The span to repeat in the listing below runs from the line containing "(372, 387) = (553, 198): orange" to the line containing "(699, 276) = (275, 99): none -> red tree", inclusive. Repeat it exactly, and only it.

## Available data
* * * *
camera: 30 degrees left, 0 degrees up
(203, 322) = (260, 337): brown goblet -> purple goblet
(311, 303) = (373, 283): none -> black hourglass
* * * *
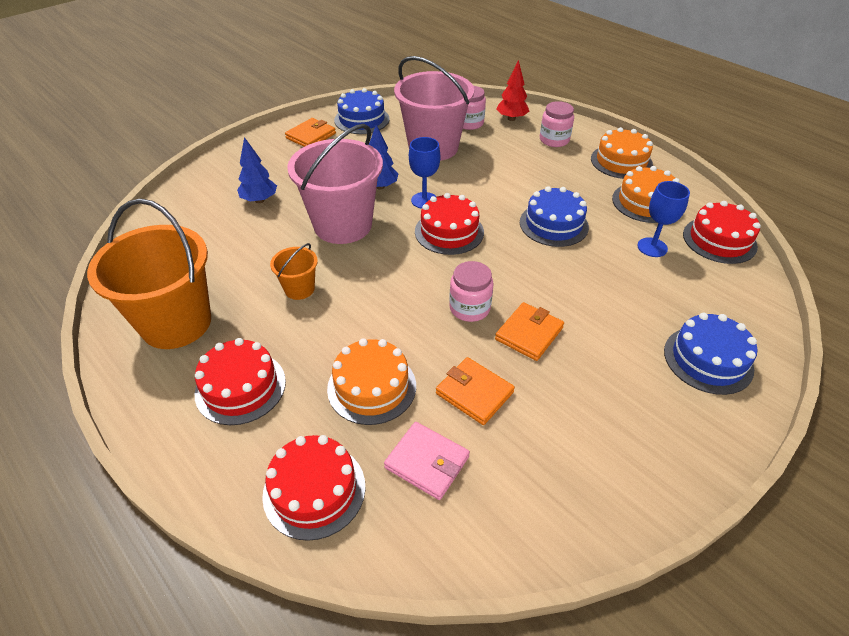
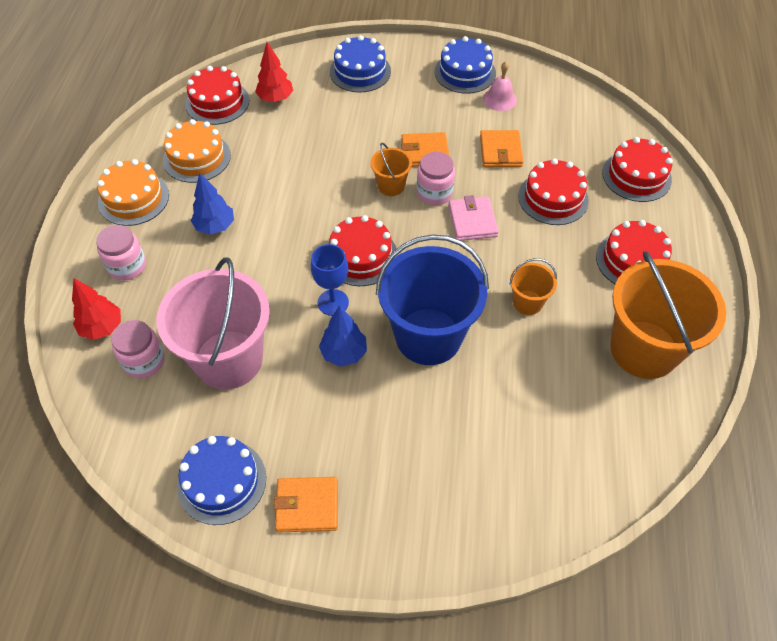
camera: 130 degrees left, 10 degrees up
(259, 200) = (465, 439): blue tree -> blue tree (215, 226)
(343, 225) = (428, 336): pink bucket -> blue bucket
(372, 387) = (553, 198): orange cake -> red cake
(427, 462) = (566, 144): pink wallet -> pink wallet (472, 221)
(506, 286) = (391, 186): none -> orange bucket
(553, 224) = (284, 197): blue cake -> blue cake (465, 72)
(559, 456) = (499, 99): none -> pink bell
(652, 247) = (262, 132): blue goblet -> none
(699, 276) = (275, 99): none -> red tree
* * * *
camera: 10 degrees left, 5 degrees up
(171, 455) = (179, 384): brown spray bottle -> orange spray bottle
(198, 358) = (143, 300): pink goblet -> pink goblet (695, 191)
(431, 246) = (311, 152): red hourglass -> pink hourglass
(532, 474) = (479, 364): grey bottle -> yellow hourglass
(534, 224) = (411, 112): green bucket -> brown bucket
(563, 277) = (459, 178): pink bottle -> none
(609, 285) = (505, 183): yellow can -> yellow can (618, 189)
* * * *
## Reply
(372, 387) = (553, 198): orange cake -> red cake
(427, 462) = (566, 144): pink wallet -> pink wallet (472, 221)
(506, 286) = (391, 186): none -> orange bucket
(553, 224) = (284, 197): blue cake -> blue cake (465, 72)
(559, 456) = (499, 99): none -> pink bell
(652, 247) = (262, 132): blue goblet -> none
(699, 276) = (275, 99): none -> red tree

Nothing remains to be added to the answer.